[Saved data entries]
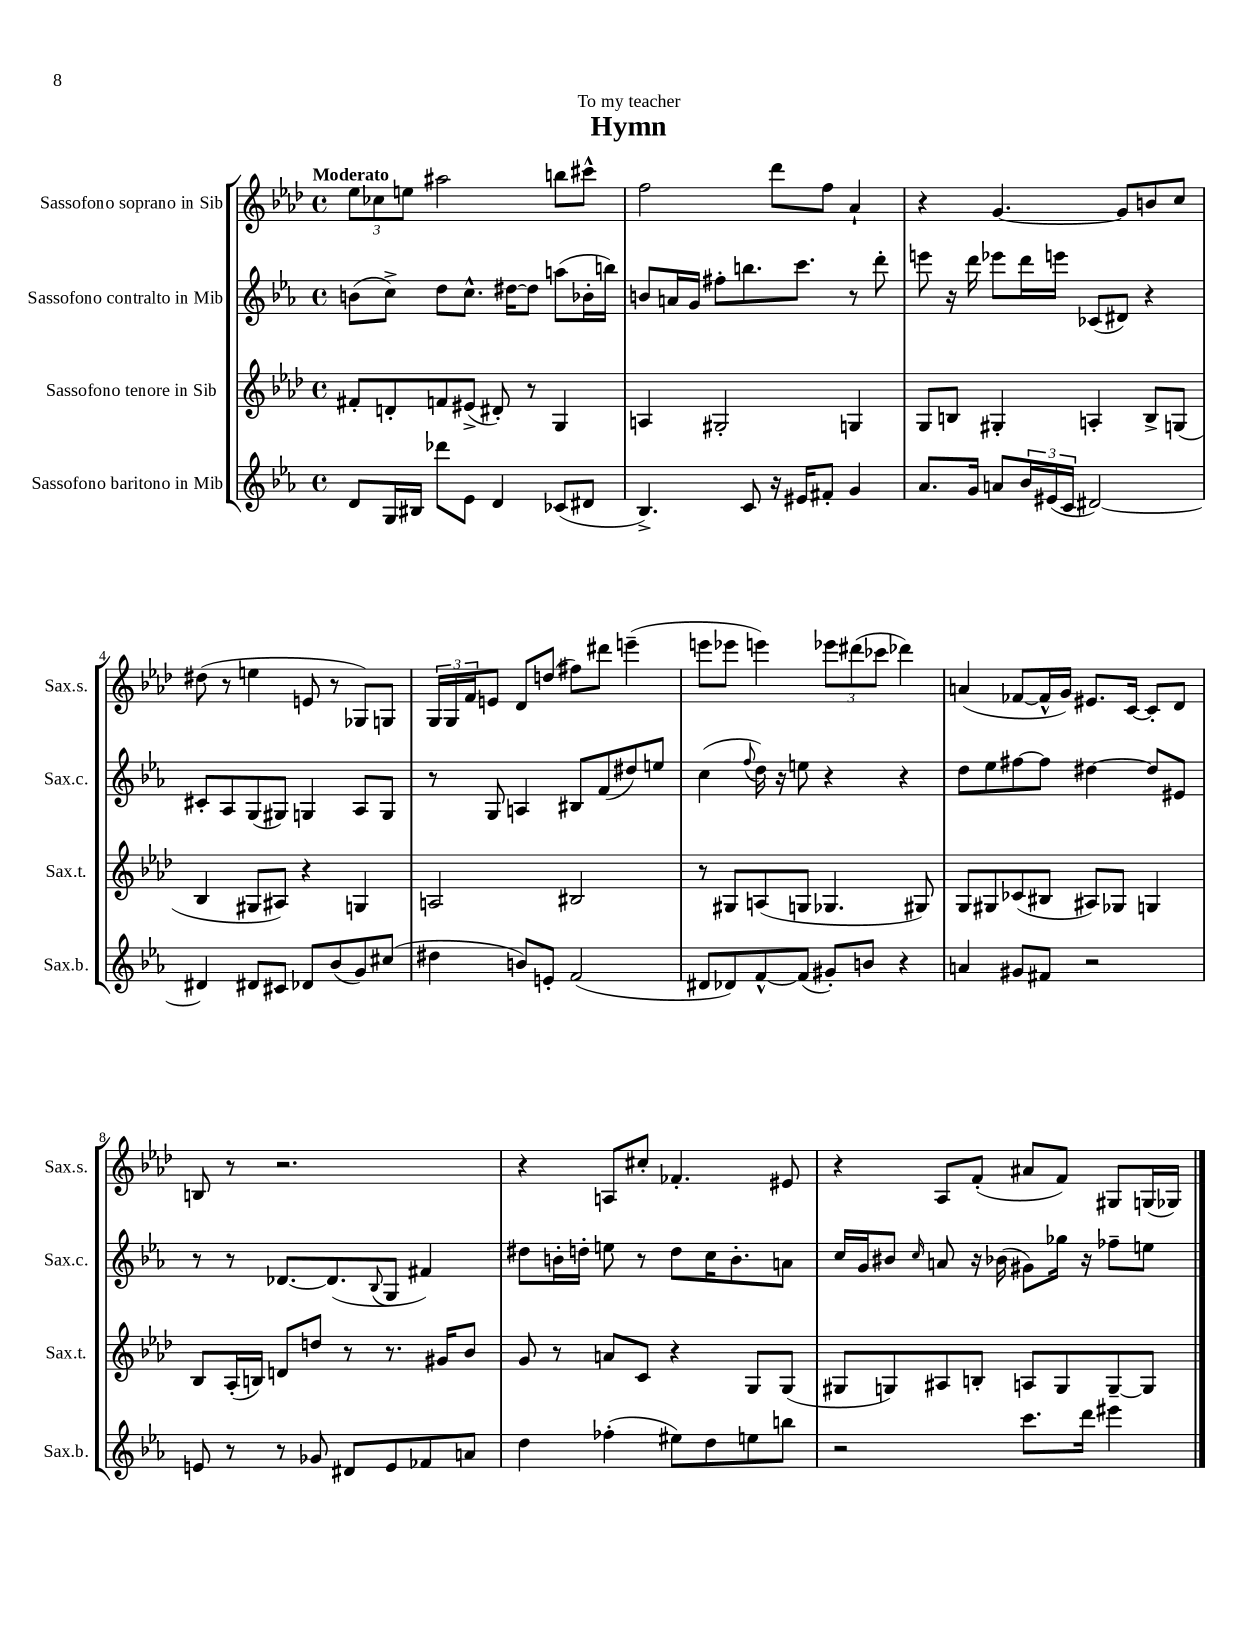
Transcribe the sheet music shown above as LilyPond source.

\header { title = "Hymn" dedication = "To my teacher" }
<<
\new StaffGroup <<
\new Staff = "s0" \with { instrumentName = "Sassofono soprano in Sib" shortInstrumentName = "Sax.s." } {
    \clef treble \key aes \major \defaultTimeSignature \time 4/4 \tempo "Moderato"
    \tuplet 3/2 { ees''8 ces''8 e''8 } ais''2 b''8 cis'''8-^ |
    f''2 des'''8 f''8 aes'4-! |
    r4 g'4.~ g'8 b'8 c''8 |
    dis''8( r8 e''4 e'8 r8 ges8) g8 |
    \tuplet 3/2 { g16 g16 f'16 } e'8 des'8 d''8( fis''8) dis'''8 e'''4--( |
    e'''8 ees'''8 e'''4) \tuplet 3/2 { ees'''8 dis'''8( ces'''8 } des'''4) |
    a'4( fes'8~ fes'16-^ g'16) eis'8. c'16~ c'8-. des'8 |
    b8 r8 r2. |
    r4 a8 cis''8-. fes'4.-. eis'8 |
    r4 aes8 f'8-.( ais'8 f'8) gis8 g16( ges16) \bar "|." |
}
\new Staff = "s1" \with { instrumentName = "Sassofono contralto in Mib" shortInstrumentName = "Sax.c." } {
    \clef treble \key ees \major \defaultTimeSignature \time 4/4
    b'8( c''8->) d''8 c''8.-^ dis''16~ dis''8 a''8( bes'16-. b''16) |
    b'8 a'16 g'16 fis''8-. b''8. c'''8. r8 d'''8-. |
    e'''8 r16 d'''16 ees'''8 d'''16 e'''16 ces'8( dis'8) r4 |
    cis'8-. aes8 g8( gis8) g4 aes8 g8 |
    r8 g8 a4 bis8 f'8( dis''8) e''8 |
    c''4( \appoggiatura { f''8 } d''16) r16 e''8 r4 r4 |
    d''8 ees''8 fis''8~ fis''8 dis''4~ dis''8 eis'8 |
    r8 r8 des'8.~ des'8.( \appoggiatura { bes8 } g8 fis'4) |
    dis''8 b'16-. d''16-. e''8 r8 d''8 c''16 b'8.-. a'8 |
    c''16 g'16 bis'8 \grace { c''16 } a'8 r16 bes'16( gis'8) ges''16 r16 fes''8-- e''8 \bar "|." |
}
\new Staff = "s2" \with { instrumentName = "Sassofono tenore in Sib" shortInstrumentName = "Sax.t." } {
    \clef treble \key aes \major \defaultTimeSignature \time 4/4
    fis'8-. d'8-. f'8 eis'8->( dis'8-.) r8 g4 |
    a4 gis2-. g4 |
    g8 b8 gis4-. a4-. b8-> g8( |
    bes4 gis8 ais8) r4 g4 |
    a2 bis2 |
    r8 gis8 a8( g8 ges4. gis8) |
    g8 gis8 ces'8( bis8 ais8) ges8 g4 |
    bes8 aes16-.( b16) d'8 d''8 r8 r8. gis'16 bes'8 |
    g'8 r8 a'8 c'8 r4 g8 g8( |
    gis8 g8) ais8 b8-. a8 g8 g8~-- g8 \bar "|." |
}
\new Staff = "s3" \with { instrumentName = "Sassofono baritono in Mib" shortInstrumentName = "Sax.b." } {
    \clef treble \key ees \major \defaultTimeSignature \time 4/4
    d'8 g16 bis16 des'''8 ees'8 d'4 ces'8( dis'8 |
    bes4.->) c'8 r16 eis'16 fis'8-. g'4 |
    aes'8. g'16 a'8 \tuplet 3/2 { bes'16 eis'16( c'16 } dis'2~) |
    dis'4 dis'8 cis'8 des'8 bes'8( g'8) cis''8( |
    dis''4 b'8) e'8-. f'2( |
    dis'8 des'8) f'8~-^ f'8( gis'8-.) b'8 r4 |
    a'4 gis'8 fis'8 r2 |
    e'8 r8 r8 ges'8 dis'8 e'8 fes'8 a'8 |
    d''4 fes''4-.( eis''8) d''8 e''8 b''8 |
    r2 c'''8. d'''16 eis'''4 \bar "|." |
}
>>
>>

Exercise goal → Show every line of the records above that contains the string "Sassofono", matching case exactly.

Problem solution →
\new Staff = "s0" \with { instrumentName = "Sassofono soprano in Sib" shortInstrumentName = "Sax.s." } {
\new Staff = "s1" \with { instrumentName = "Sassofono contralto in Mib" shortInstrumentName = "Sax.c." } {
\new Staff = "s2" \with { instrumentName = "Sassofono tenore in Sib" shortInstrumentName = "Sax.t." } {
\new Staff = "s3" \with { instrumentName = "Sassofono baritono in Mib" shortInstrumentName = "Sax.b." } {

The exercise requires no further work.